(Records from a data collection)

§ §

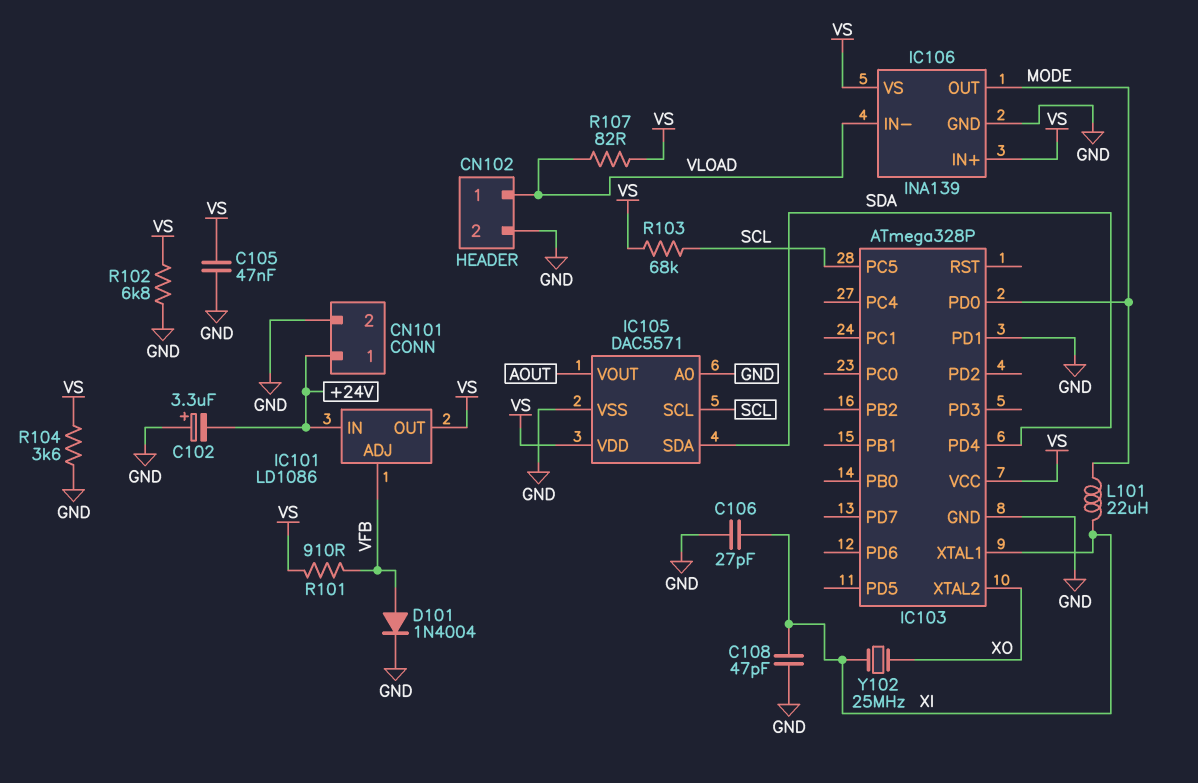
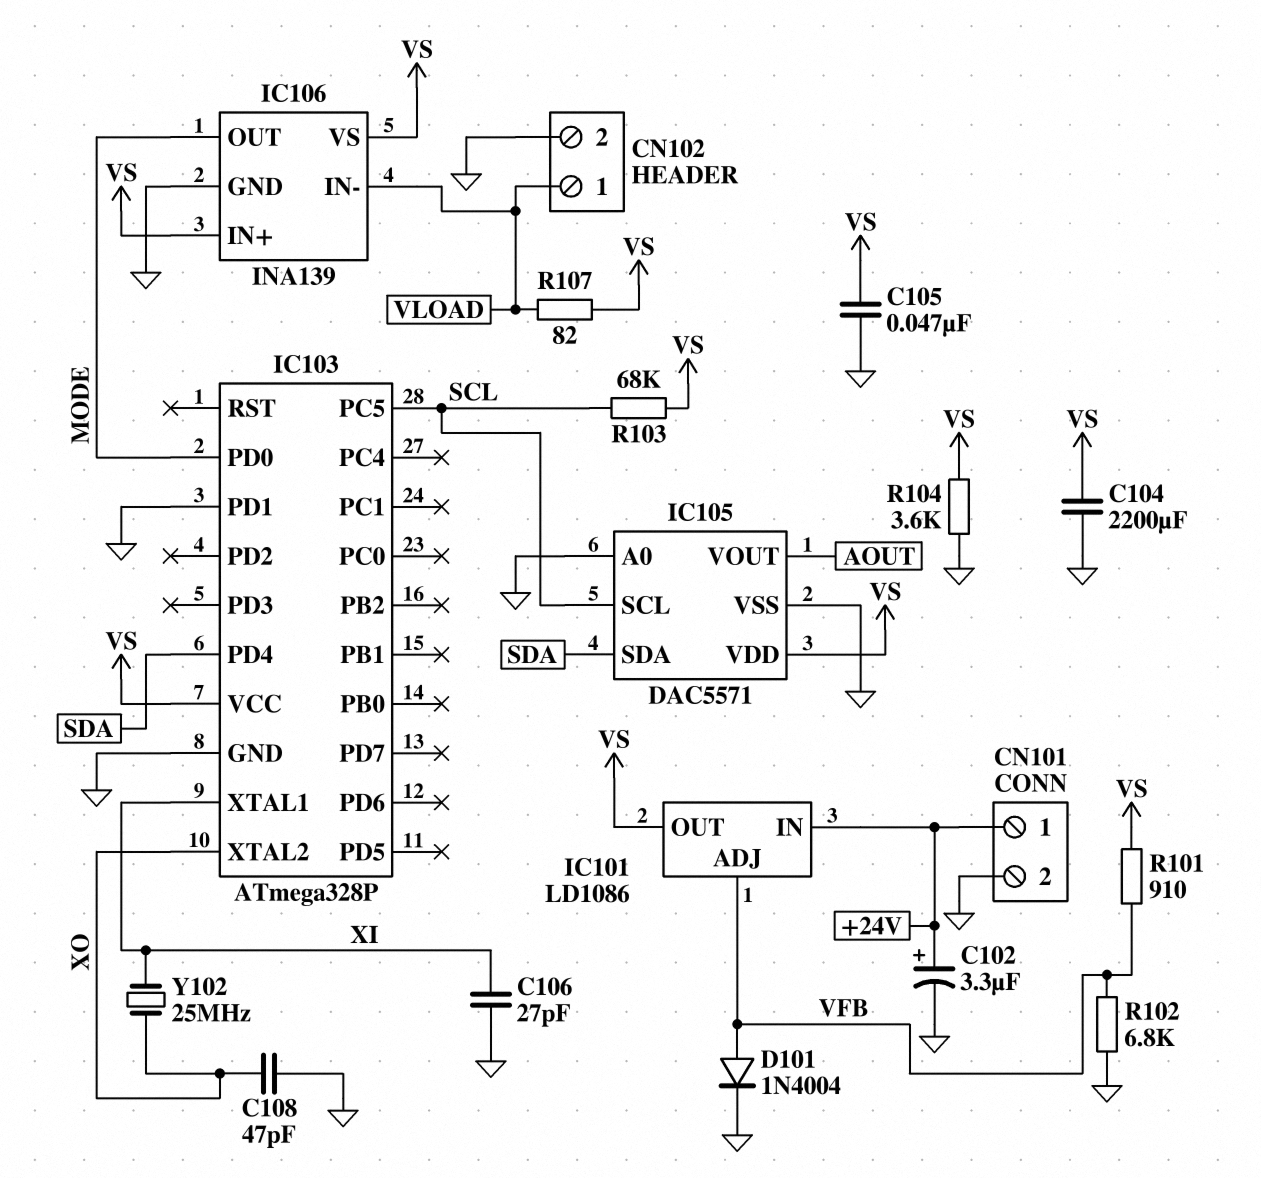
C102: 3.3uF (plus GND, minus +24V) -> 3.3uF (plus +24V, minus GND)
C104: none -> 2200uF (GND, VS)
C108: 47pF (GND, XI) -> 47pF (GND, XO)
L101: 22uH (MODE, XI) -> none
R102: 6.8k (GND, VS) -> 6.8k (GND, VFB)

§ §

#### [Your objective]
Each line of the entries holding the string "none" should be found and copied.

#### [Answer for this exercise]
C104: none -> 2200uF (GND, VS)
L101: 22uH (MODE, XI) -> none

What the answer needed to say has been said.